What is needed: Type out the rows below word for word, from the line with "Detect which cell" up to and including the line with "Canada (The Record) (188, 123)".

Given data:
————

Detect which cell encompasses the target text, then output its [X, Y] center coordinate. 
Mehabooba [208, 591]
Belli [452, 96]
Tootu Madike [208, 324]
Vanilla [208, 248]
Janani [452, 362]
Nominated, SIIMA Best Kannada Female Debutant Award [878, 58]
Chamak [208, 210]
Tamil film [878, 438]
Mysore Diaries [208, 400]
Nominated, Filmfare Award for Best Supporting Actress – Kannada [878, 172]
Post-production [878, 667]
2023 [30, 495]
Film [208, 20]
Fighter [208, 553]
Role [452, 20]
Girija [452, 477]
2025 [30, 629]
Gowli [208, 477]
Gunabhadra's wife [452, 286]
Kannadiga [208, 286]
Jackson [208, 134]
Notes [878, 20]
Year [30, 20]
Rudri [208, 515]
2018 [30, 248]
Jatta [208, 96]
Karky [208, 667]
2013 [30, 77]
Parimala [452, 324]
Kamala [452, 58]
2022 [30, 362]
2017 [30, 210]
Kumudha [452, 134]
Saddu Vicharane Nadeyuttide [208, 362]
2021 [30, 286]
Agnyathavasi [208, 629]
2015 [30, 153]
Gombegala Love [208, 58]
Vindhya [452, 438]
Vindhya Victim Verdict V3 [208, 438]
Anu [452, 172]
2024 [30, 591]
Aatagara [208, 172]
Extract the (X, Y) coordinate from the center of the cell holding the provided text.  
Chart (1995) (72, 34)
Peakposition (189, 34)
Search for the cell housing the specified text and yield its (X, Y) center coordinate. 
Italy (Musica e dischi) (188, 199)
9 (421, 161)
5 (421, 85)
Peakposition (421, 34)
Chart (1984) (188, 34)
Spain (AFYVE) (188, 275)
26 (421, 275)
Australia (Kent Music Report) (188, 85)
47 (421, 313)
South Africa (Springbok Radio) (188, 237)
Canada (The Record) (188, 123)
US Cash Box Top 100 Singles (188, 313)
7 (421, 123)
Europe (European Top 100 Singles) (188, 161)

————

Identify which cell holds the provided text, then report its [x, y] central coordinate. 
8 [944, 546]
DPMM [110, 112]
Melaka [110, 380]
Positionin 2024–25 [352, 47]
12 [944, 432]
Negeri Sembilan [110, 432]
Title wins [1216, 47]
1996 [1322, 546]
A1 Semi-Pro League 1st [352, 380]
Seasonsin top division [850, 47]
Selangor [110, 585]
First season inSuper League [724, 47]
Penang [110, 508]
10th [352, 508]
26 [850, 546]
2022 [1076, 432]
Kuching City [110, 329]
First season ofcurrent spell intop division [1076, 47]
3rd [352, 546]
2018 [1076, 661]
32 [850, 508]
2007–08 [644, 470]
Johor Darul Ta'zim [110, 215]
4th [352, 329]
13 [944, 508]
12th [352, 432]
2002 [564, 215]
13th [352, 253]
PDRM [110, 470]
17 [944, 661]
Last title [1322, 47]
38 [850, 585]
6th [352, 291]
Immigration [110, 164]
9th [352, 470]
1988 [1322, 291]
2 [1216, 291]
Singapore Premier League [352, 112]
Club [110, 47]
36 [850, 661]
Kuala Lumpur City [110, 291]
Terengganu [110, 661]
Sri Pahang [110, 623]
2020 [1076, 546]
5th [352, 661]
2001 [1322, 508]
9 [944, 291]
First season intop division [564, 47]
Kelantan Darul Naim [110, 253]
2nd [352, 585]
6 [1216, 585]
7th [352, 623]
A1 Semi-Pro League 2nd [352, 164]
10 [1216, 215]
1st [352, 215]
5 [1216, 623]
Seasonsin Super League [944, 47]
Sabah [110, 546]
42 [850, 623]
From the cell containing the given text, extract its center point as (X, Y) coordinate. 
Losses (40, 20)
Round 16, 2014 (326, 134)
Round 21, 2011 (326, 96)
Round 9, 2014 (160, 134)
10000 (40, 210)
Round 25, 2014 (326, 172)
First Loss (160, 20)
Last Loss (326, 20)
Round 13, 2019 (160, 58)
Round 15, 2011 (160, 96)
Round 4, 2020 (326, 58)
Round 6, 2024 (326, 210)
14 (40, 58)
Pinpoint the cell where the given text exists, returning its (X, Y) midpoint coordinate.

————

Answer to this exercise:
Detect which cell encompasses the target text, then output its [X, Y] center coordinate. 
Mehabooba [208, 591]
Belli [452, 96]
Tootu Madike [208, 324]
Vanilla [208, 248]
Janani [452, 362]
Nominated, SIIMA Best Kannada Female Debutant Award [878, 58]
Chamak [208, 210]
Tamil film [878, 438]
Mysore Diaries [208, 400]
Nominated, Filmfare Award for Best Supporting Actress – Kannada [878, 172]
Post-production [878, 667]
2023 [30, 495]
Film [208, 20]
Fighter [208, 553]
Role [452, 20]
Girija [452, 477]
2025 [30, 629]
Gowli [208, 477]
Gunabhadra's wife [452, 286]
Kannadiga [208, 286]
Jackson [208, 134]
Notes [878, 20]
Year [30, 20]
Rudri [208, 515]
2018 [30, 248]
Jatta [208, 96]
Karky [208, 667]
2013 [30, 77]
Parimala [452, 324]
Kamala [452, 58]
2022 [30, 362]
2017 [30, 210]
Kumudha [452, 134]
Saddu Vicharane Nadeyuttide [208, 362]
2021 [30, 286]
Agnyathavasi [208, 629]
2015 [30, 153]
Gombegala Love [208, 58]
Vindhya [452, 438]
Vindhya Victim Verdict V3 [208, 438]
Anu [452, 172]
2024 [30, 591]
Aatagara [208, 172]
Extract the (X, Y) coordinate from the center of the cell holding the provided text.  
Chart (1995) (72, 34)
Peakposition (189, 34)
Search for the cell housing the specified text and yield its (X, Y) center coordinate. 
Italy (Musica e dischi) (188, 199)
9 (421, 161)
5 (421, 85)
Peakposition (421, 34)
Chart (1984) (188, 34)
Spain (AFYVE) (188, 275)
26 (421, 275)
Australia (Kent Music Report) (188, 85)
47 (421, 313)
South Africa (Springbok Radio) (188, 237)
Canada (The Record) (188, 123)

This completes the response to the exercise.